As you reproduce every line below, keep it exactly as written and leave out the images.
== Segment start ==
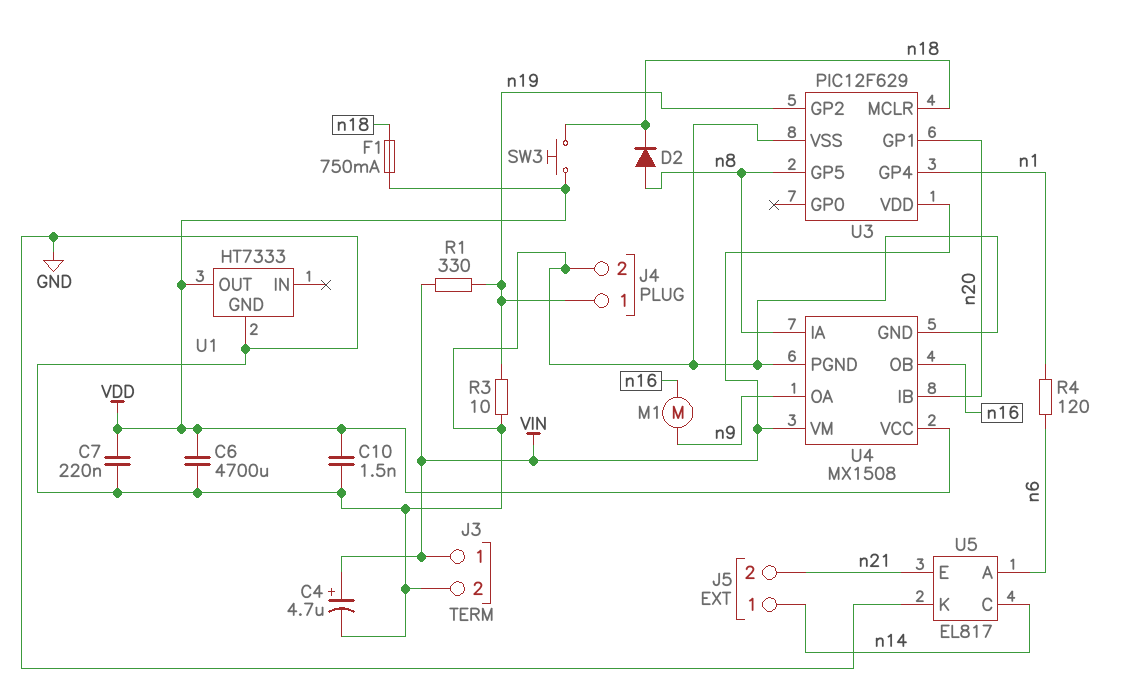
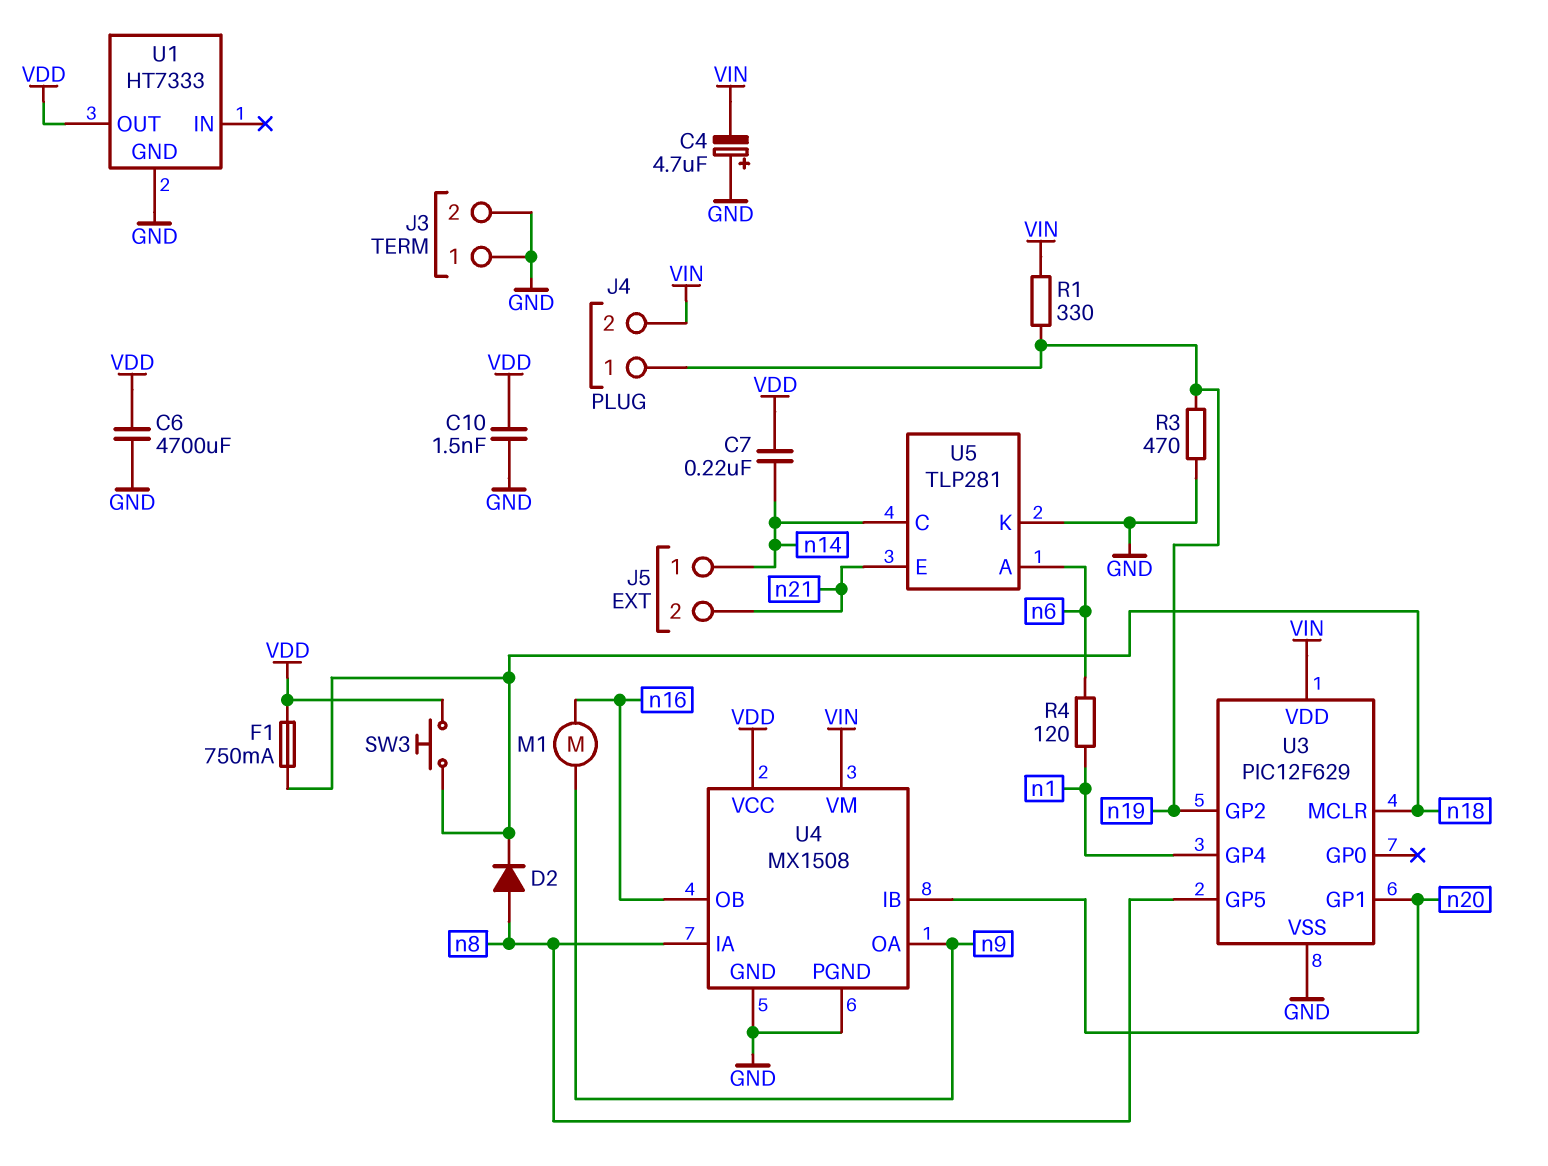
C4: 4.7uF (plus VIN, minus GND) -> 4.7uF (plus GND, minus VIN)
C7: 220nF (GND, VDD) -> 220nF (VDD, n14)
J3 pin 1: VIN -> GND
J4 pin 2: GND -> VIN
R3: 10 (GND, n19) -> 470 (GND, n19)
U5: EL817 -> TLP281

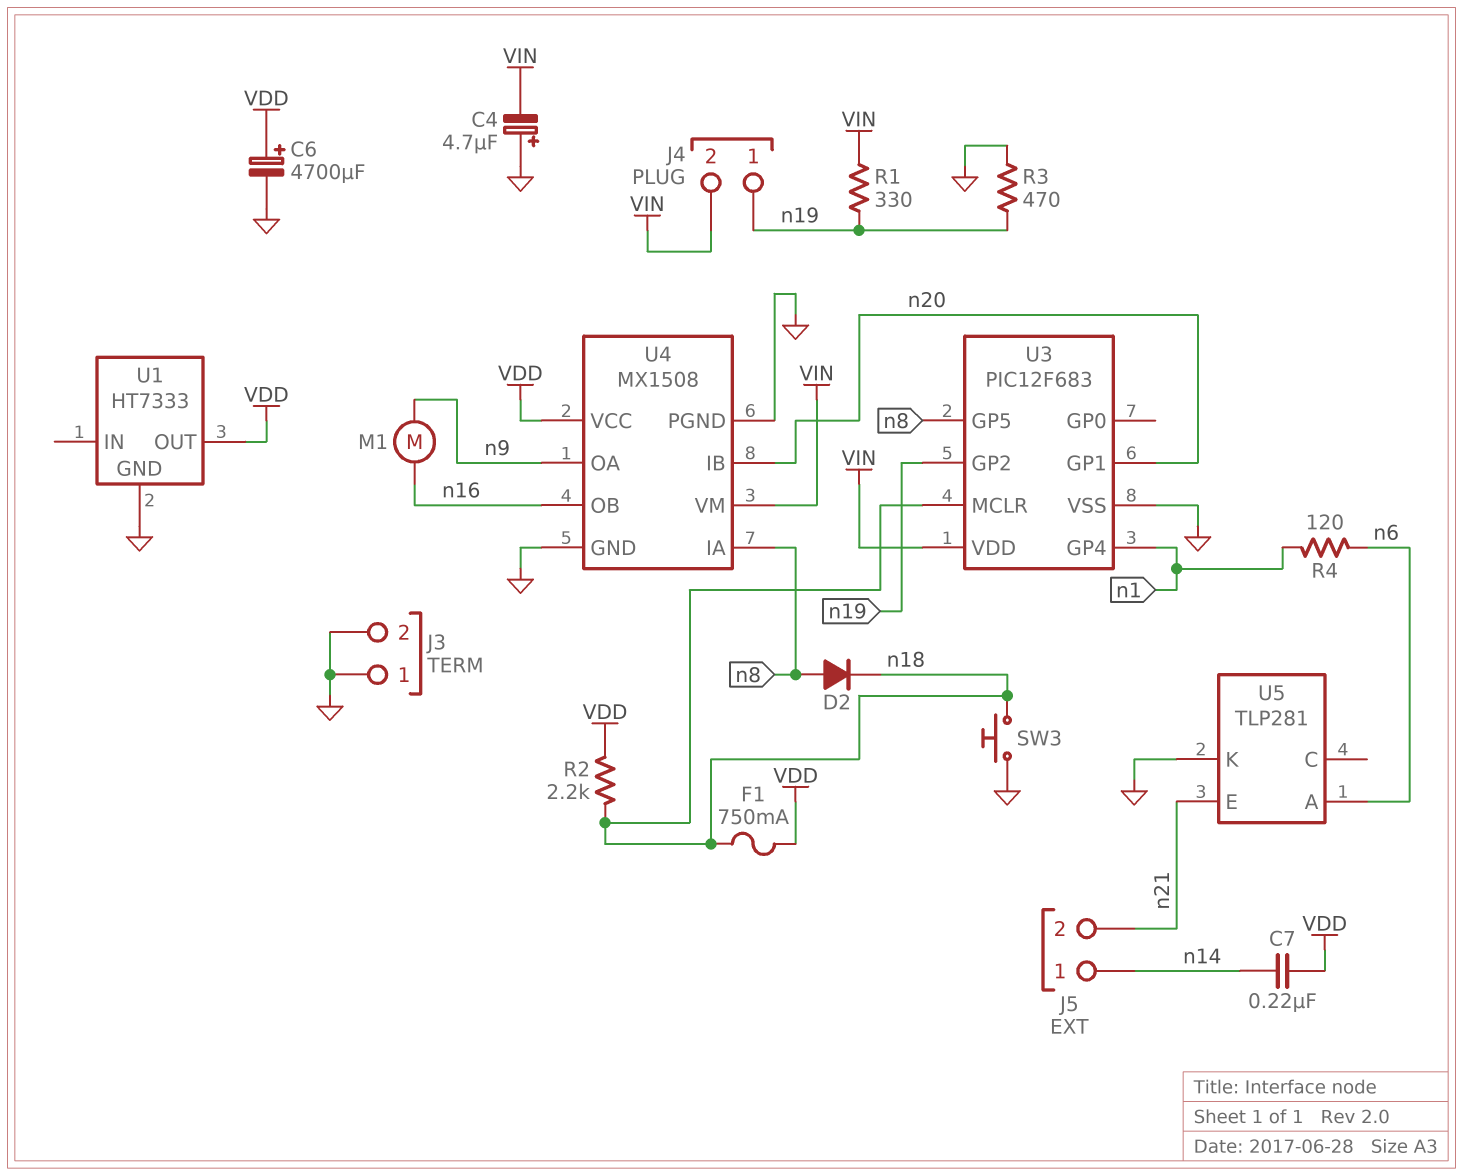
C6: 4700uF (GND, VDD) -> 4700uF (plus VDD, minus GND)
C10: 1.5nF (GND, VDD) -> none
R2: none -> 2.2k (VDD, n18)
SW3: button (VDD, n18) -> button (GND, n18)
U3: PIC12F629 -> PIC12F683
U5 pin C: n14 -> none

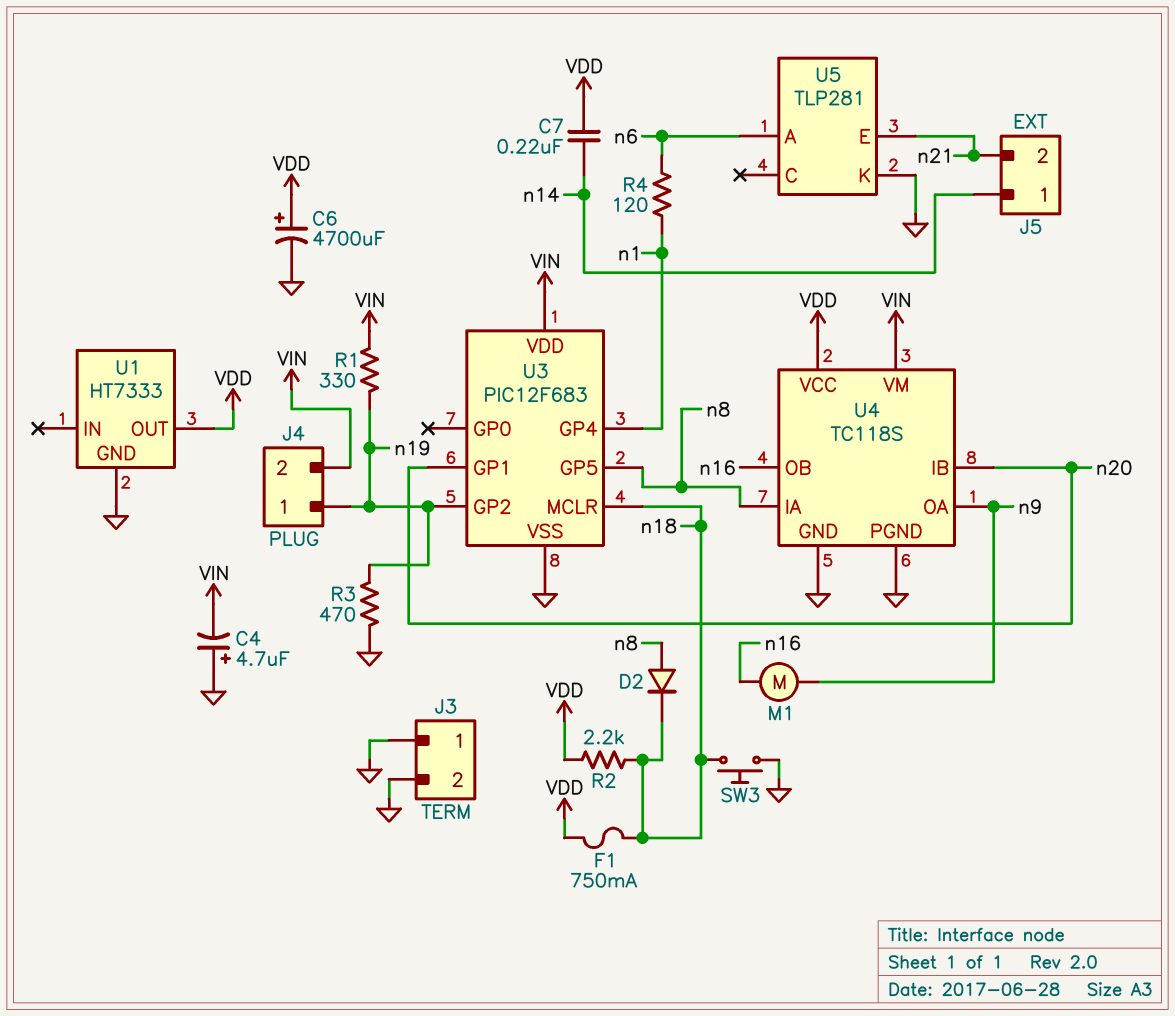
U4: MX1508 -> TC118S

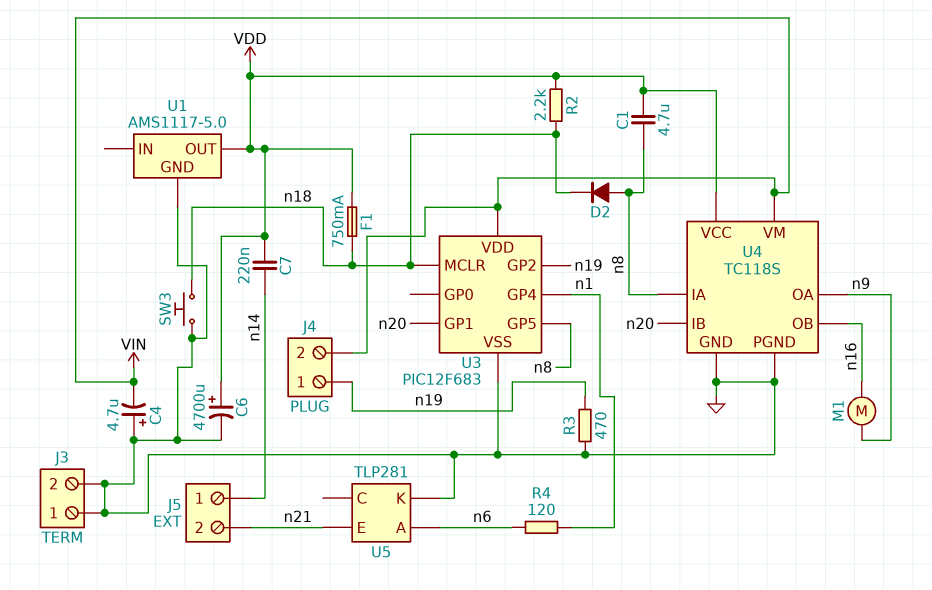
C1: none -> 4.7uF (VDD, n8)
R1: 330 (VIN, n19) -> none
U1: HT7333 -> AMS1117-5.0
== Segment end ==
## Result of this task
C4: 4.7uF (plus VIN, minus GND) -> 4.7uF (plus GND, minus VIN)
C7: 220nF (GND, VDD) -> 220nF (VDD, n14)
J3 pin 1: VIN -> GND
J4 pin 2: GND -> VIN
R3: 10 (GND, n19) -> 470 (GND, n19)
U5: EL817 -> TLP281

C6: 4700uF (GND, VDD) -> 4700uF (plus VDD, minus GND)
C10: 1.5nF (GND, VDD) -> none
R2: none -> 2.2k (VDD, n18)
SW3: button (VDD, n18) -> button (GND, n18)
U3: PIC12F629 -> PIC12F683
U5 pin C: n14 -> none

U4: MX1508 -> TC118S

C1: none -> 4.7uF (VDD, n8)
R1: 330 (VIN, n19) -> none
U1: HT7333 -> AMS1117-5.0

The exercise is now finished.